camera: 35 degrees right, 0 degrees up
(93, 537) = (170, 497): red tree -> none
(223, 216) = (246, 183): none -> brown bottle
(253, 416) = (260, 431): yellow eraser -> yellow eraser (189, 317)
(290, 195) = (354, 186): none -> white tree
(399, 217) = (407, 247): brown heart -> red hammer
==
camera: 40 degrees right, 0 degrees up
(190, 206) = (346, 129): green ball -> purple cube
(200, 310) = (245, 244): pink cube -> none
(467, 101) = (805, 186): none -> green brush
...
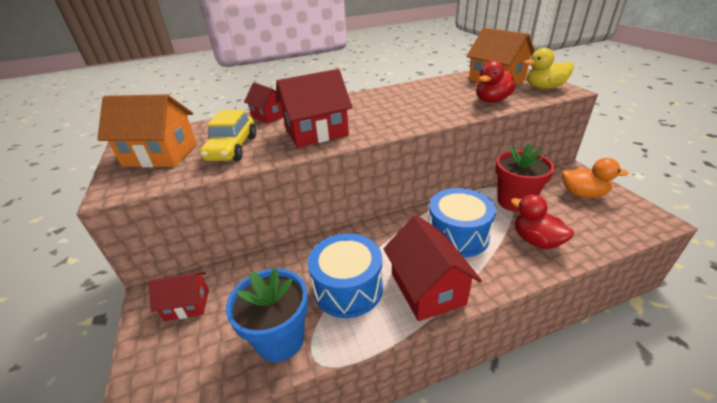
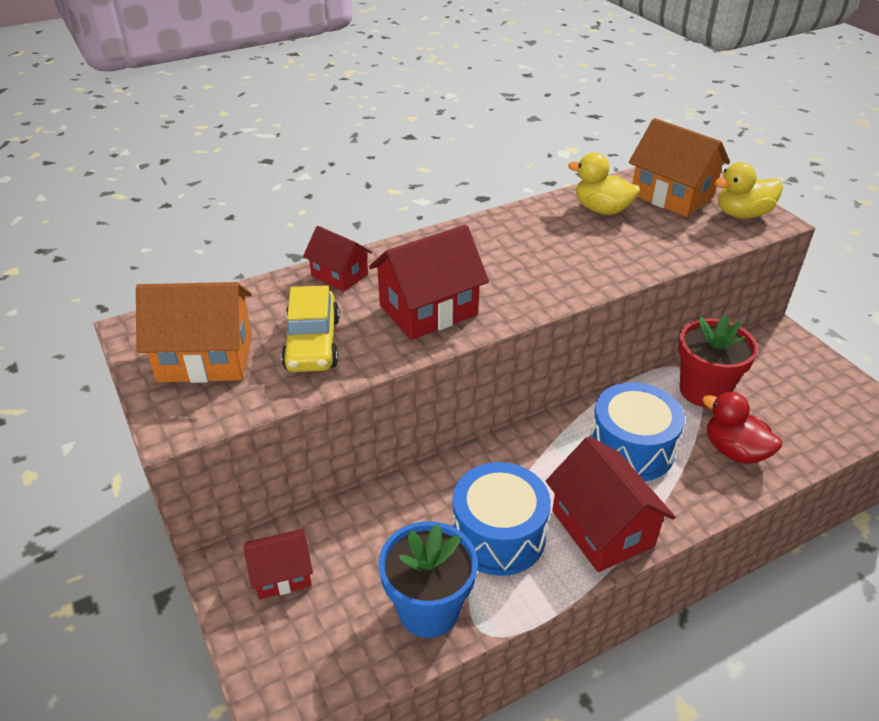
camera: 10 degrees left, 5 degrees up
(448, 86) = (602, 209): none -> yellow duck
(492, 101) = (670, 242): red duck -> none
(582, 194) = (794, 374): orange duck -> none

EXERCISE PROMPT
Could you repeat exactly the lines in the listing above from the one with "(492, 101) = (670, 242): red duck -> none" down to the one with "(582, 194) = (794, 374): orange duck -> none"? Include both of those lines.

SOLUTION TO THE PROBLEM
(492, 101) = (670, 242): red duck -> none
(582, 194) = (794, 374): orange duck -> none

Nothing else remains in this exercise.